# WHAT IS REQUIRED
What is needed is a word-for-word copy of the lines below from the one with "IC2 pin DIS: n13 -> n1" through the one with "R3: 82k (+12V, n13) -> 82k (n1, n13)", both included, with every picture left out.

# RECORDS FOR THE EXERCISE
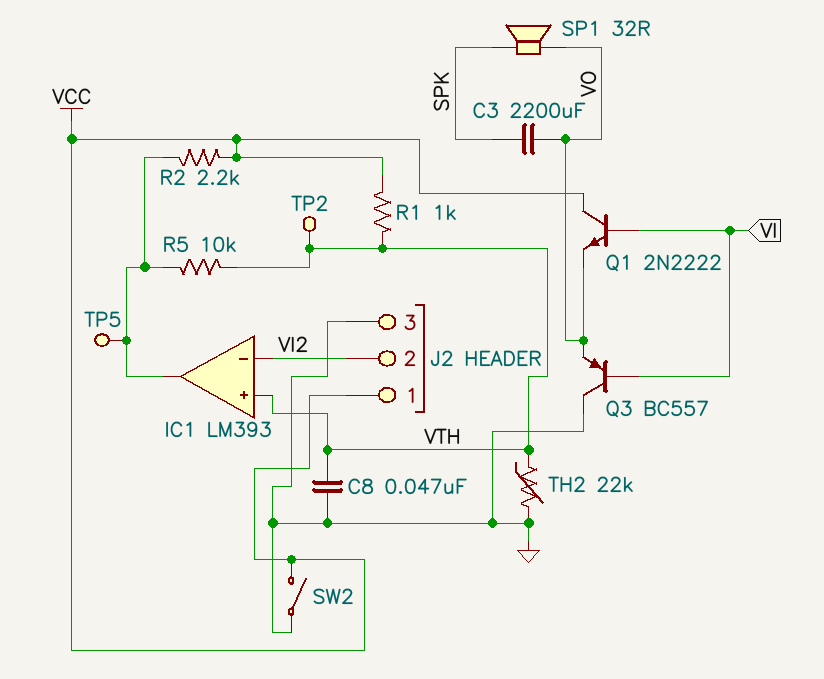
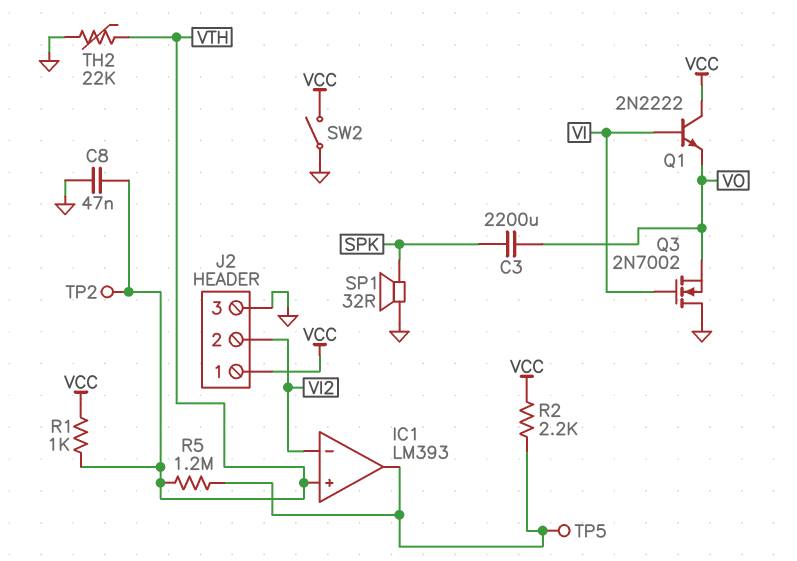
Q3: PNP BC557 (B VI, C GND, E VO) -> NMOS 2N7002 (G VI, D GND, S VO)
R5: 10k (IC1/out, VTH) -> 1.2M (IC1/out, VTH)
SP1: speaker 32R (SPK, VO) -> speaker 32R (GND, SPK)

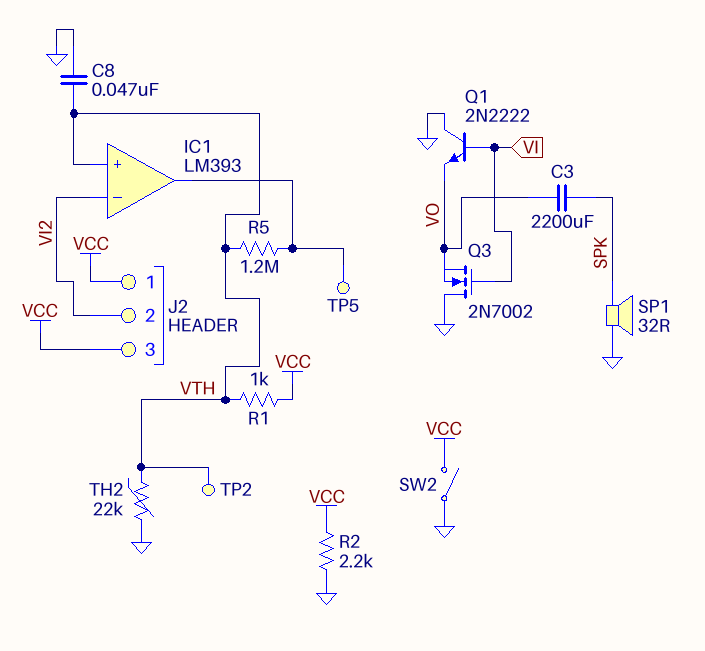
J2 pin 3: GND -> VCC
Q1: NPN 2N2222 (B VI, C VCC, E VO) -> NPN 2N2222 (B VI, C GND, E VO)
R2: 2.2k (IC1/out, VCC) -> 2.2k (GND, VCC)

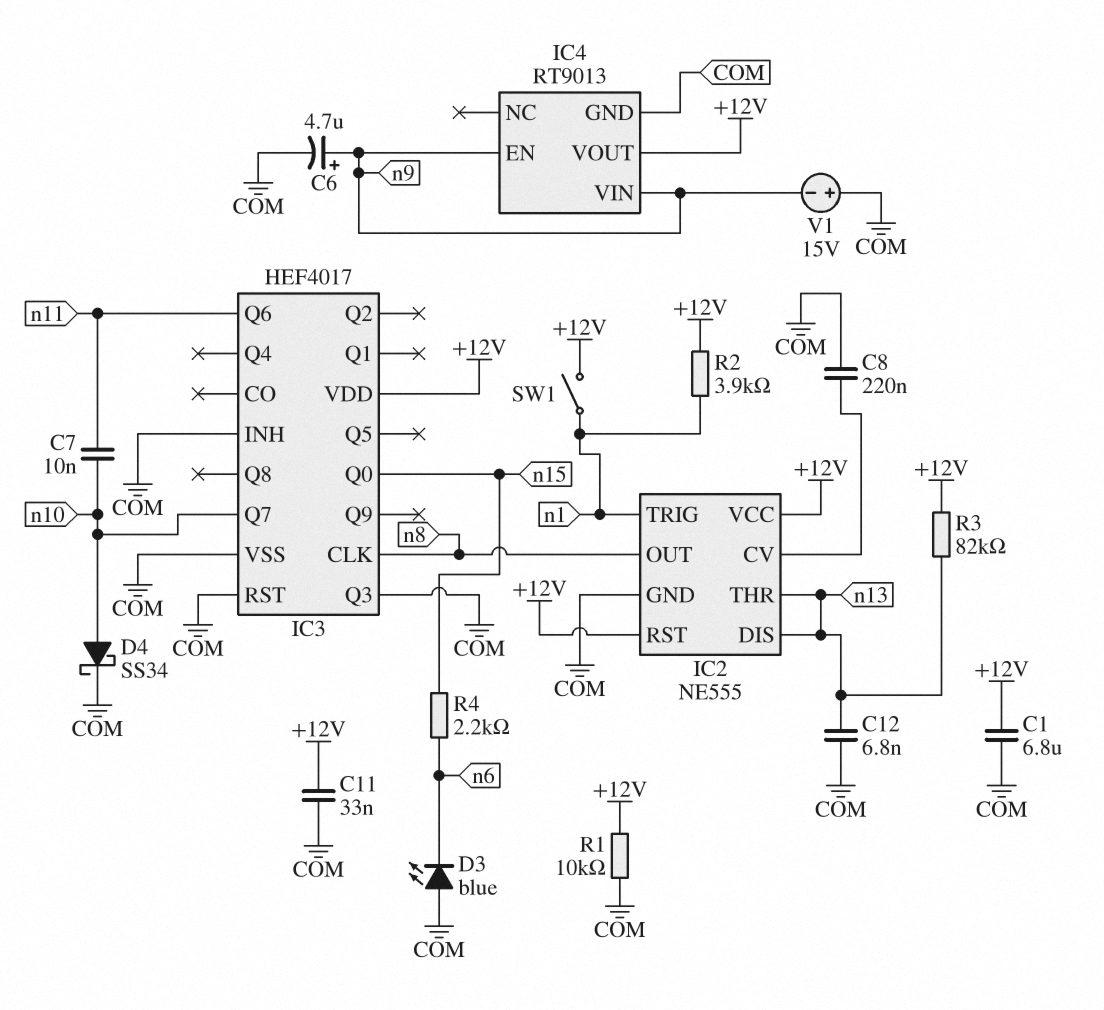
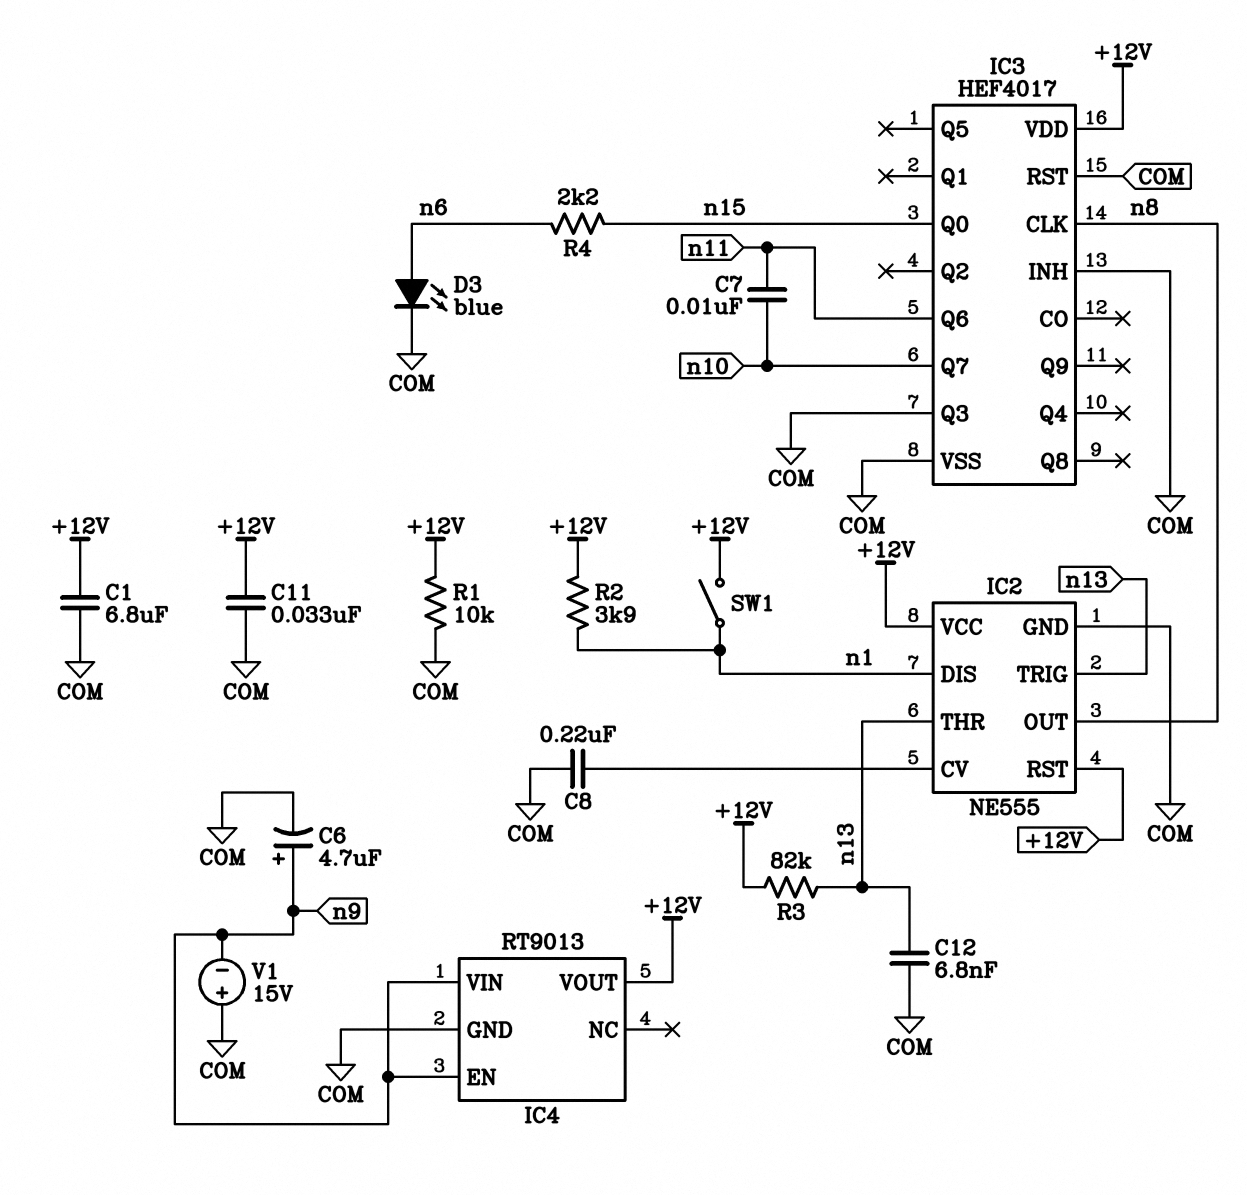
D3: LED blue (A COM, K n6) -> LED blue (A n6, K COM)
D4: schottky SS34 (A n10, K COM) -> none
IC2 pin DIS: n13 -> n1
IC2 pin TRIG: n1 -> n13

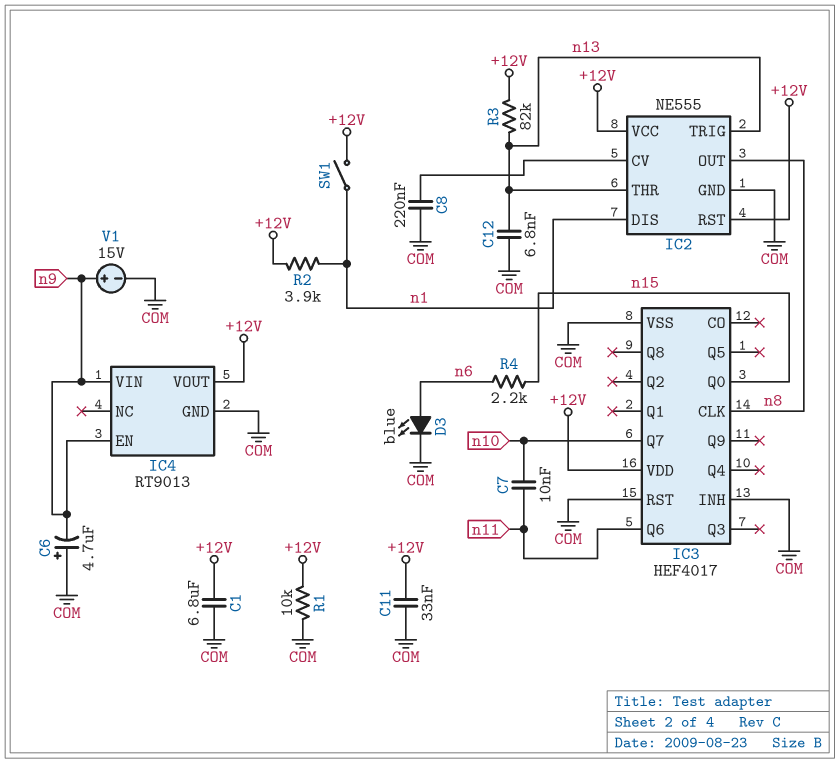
C6: 4.7uF (plus n9, minus COM) -> 4.7uF (plus COM, minus n9)
IC3 pin Q3: COM -> none
V1: 15V (plus COM, minus n9) -> 15V (plus n9, minus COM)

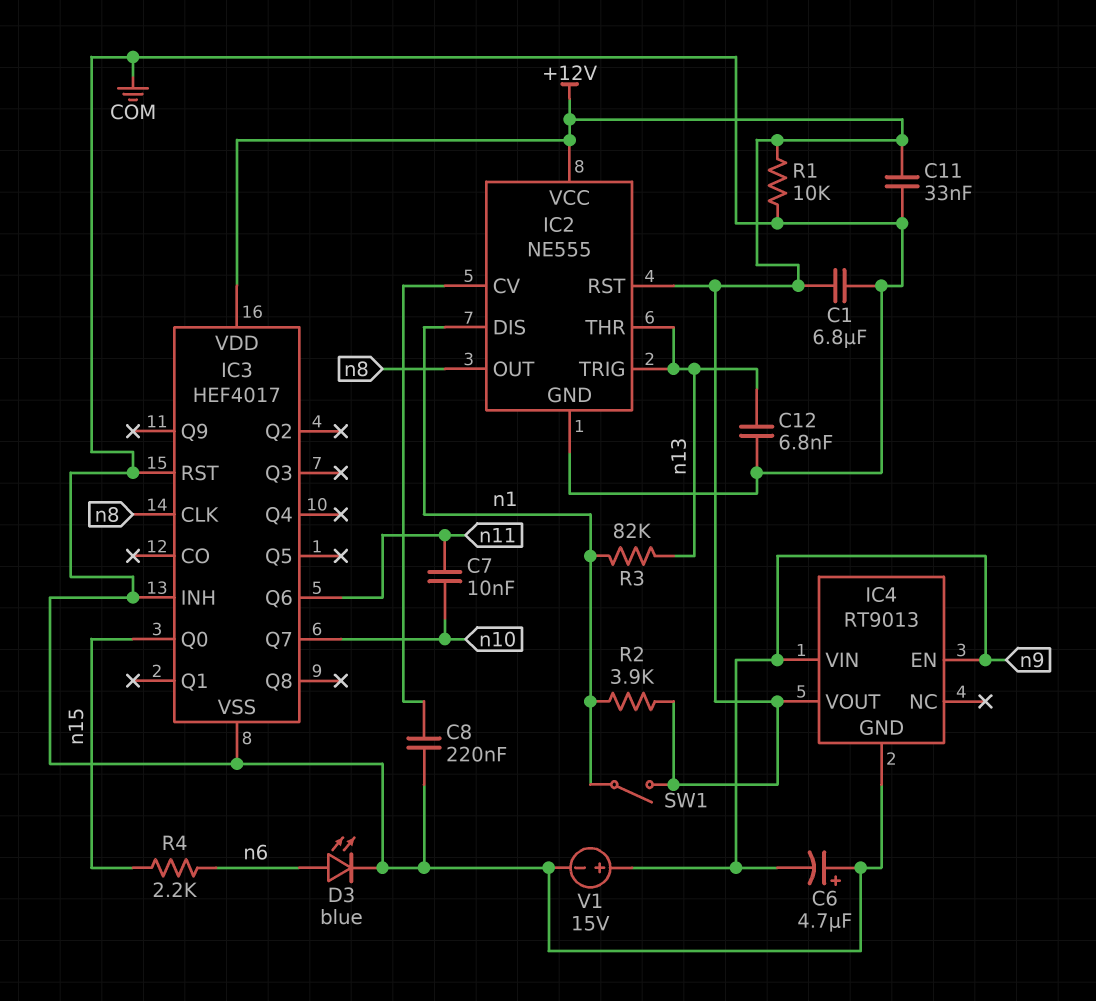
R3: 82k (+12V, n13) -> 82k (n1, n13)

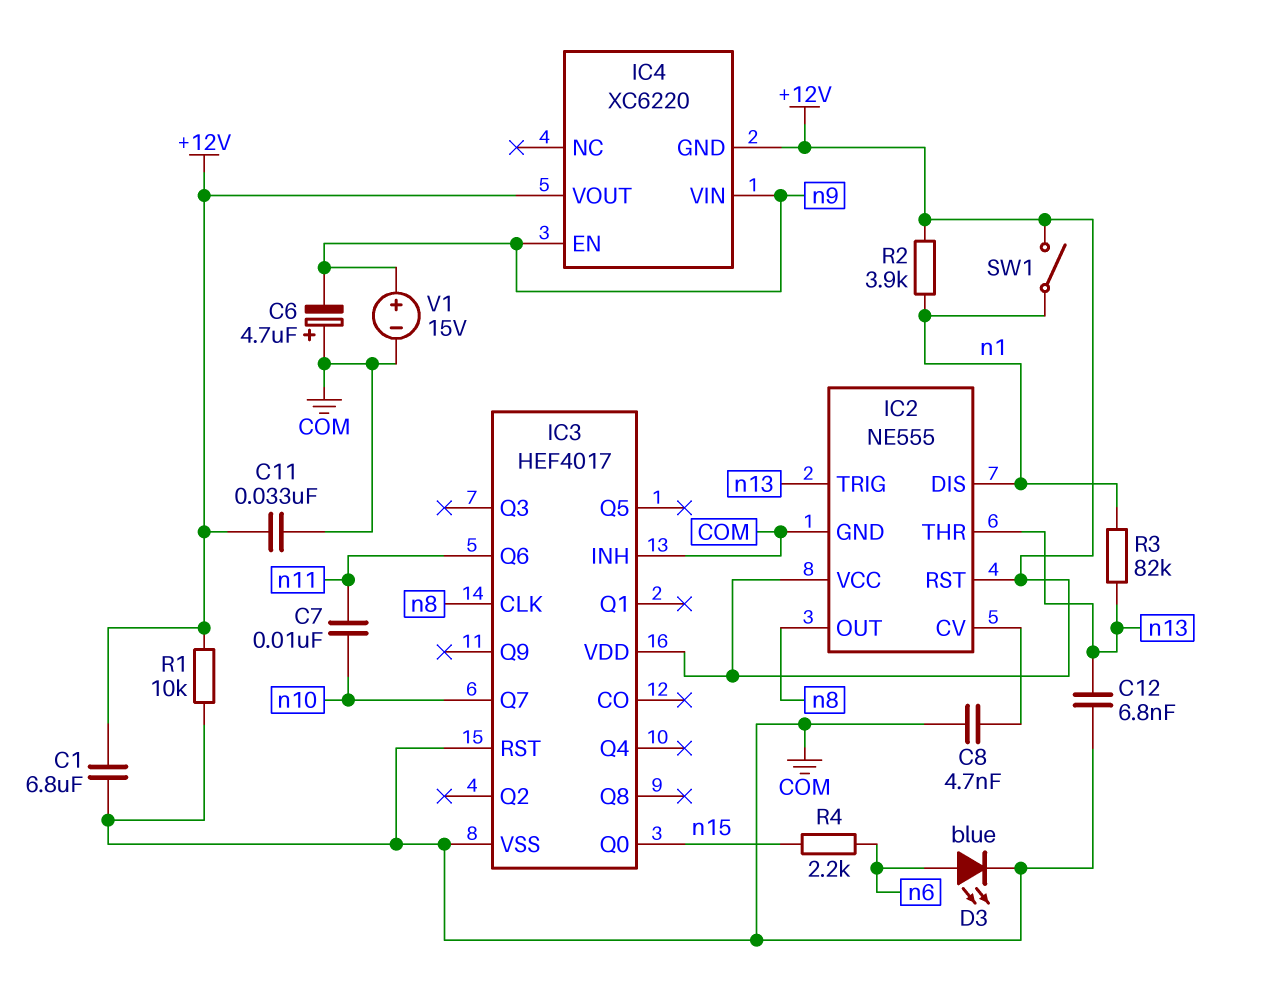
C8: 220nF (COM, IC2/CV) -> 4.7nF (COM, IC2/CV)
IC4: RT9013 -> XC6220
IC4 pin GND: COM -> +12V

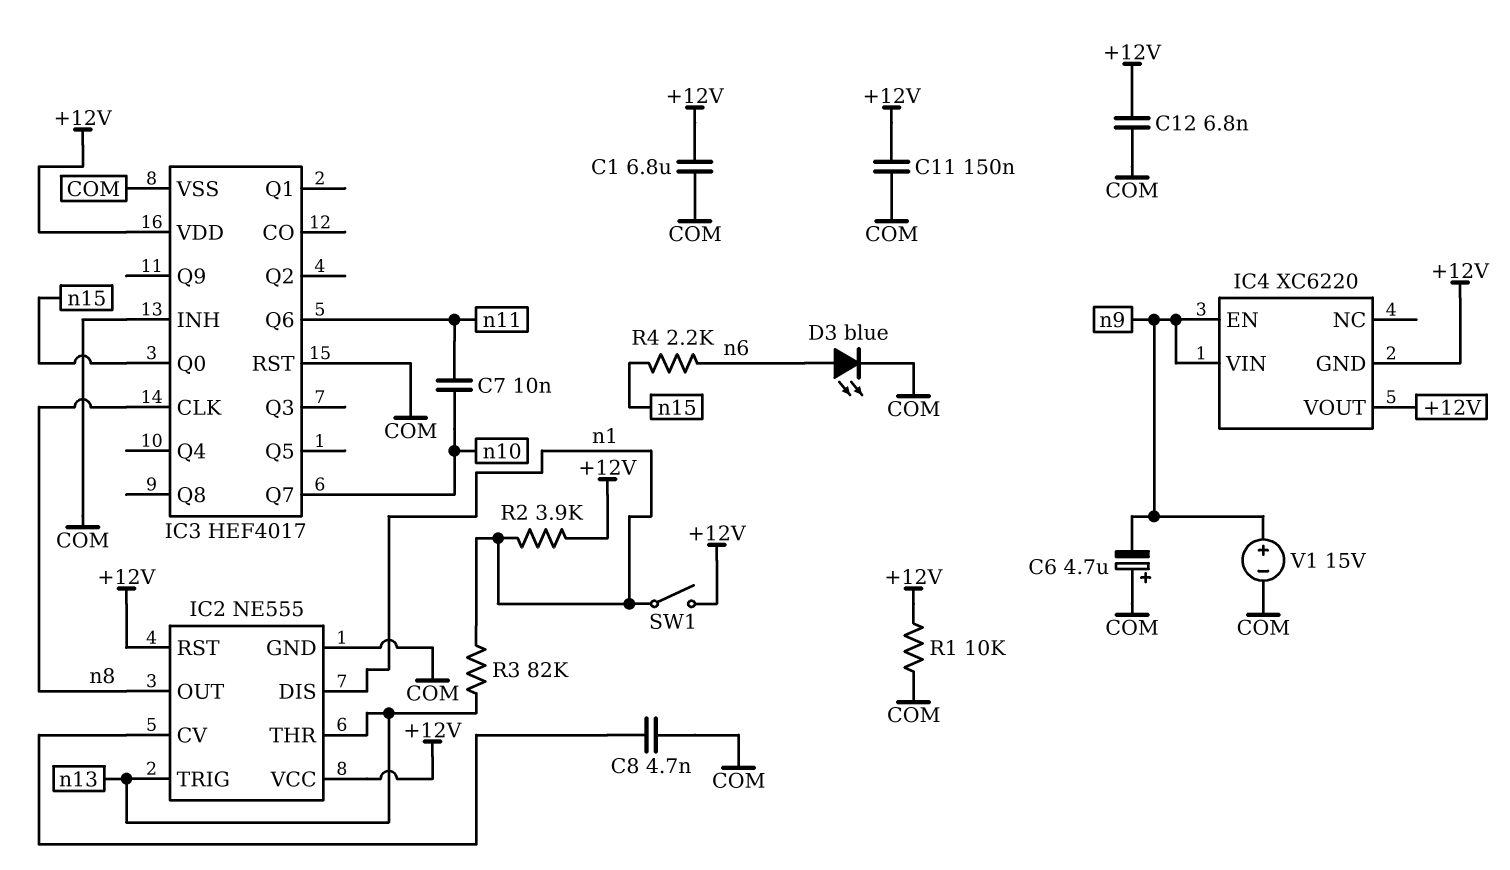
C11: 33nF (+12V, COM) -> 150nF (+12V, COM)
C12: 6.8nF (COM, n13) -> 6.8nF (+12V, COM)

# SOLUTION TO THE EXERCISE
IC2 pin DIS: n13 -> n1
IC2 pin TRIG: n1 -> n13

C6: 4.7uF (plus n9, minus COM) -> 4.7uF (plus COM, minus n9)
IC3 pin Q3: COM -> none
V1: 15V (plus COM, minus n9) -> 15V (plus n9, minus COM)

R3: 82k (+12V, n13) -> 82k (n1, n13)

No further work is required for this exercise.